Exercise prompt: Reproduce the entries shown below only from the line with "blue brick C4:C5" down to the line with "orange round brick", keeping both end lines and copying each one exactly.

Data supplied:

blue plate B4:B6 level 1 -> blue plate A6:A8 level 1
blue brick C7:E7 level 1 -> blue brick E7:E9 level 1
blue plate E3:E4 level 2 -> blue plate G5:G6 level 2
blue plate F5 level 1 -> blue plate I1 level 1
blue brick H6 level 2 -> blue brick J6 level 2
==
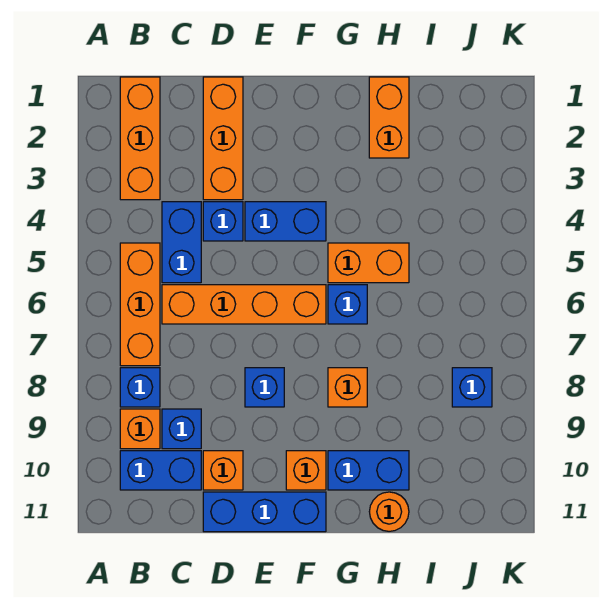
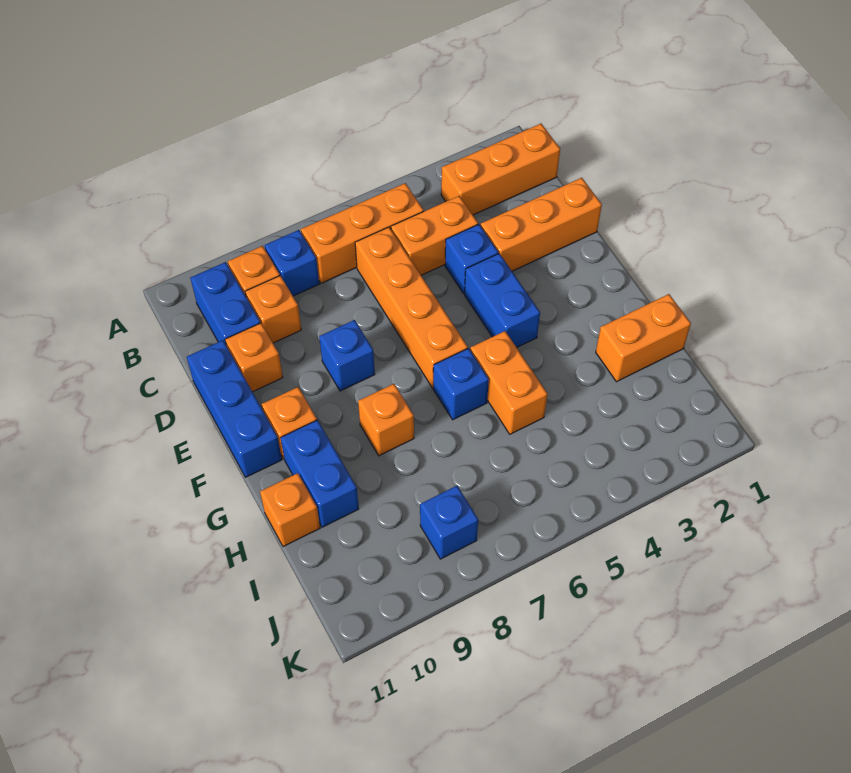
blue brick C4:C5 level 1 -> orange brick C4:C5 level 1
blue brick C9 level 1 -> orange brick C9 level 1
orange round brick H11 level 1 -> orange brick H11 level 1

Response area:
blue brick C4:C5 level 1 -> orange brick C4:C5 level 1
blue brick C9 level 1 -> orange brick C9 level 1
orange round brick H11 level 1 -> orange brick H11 level 1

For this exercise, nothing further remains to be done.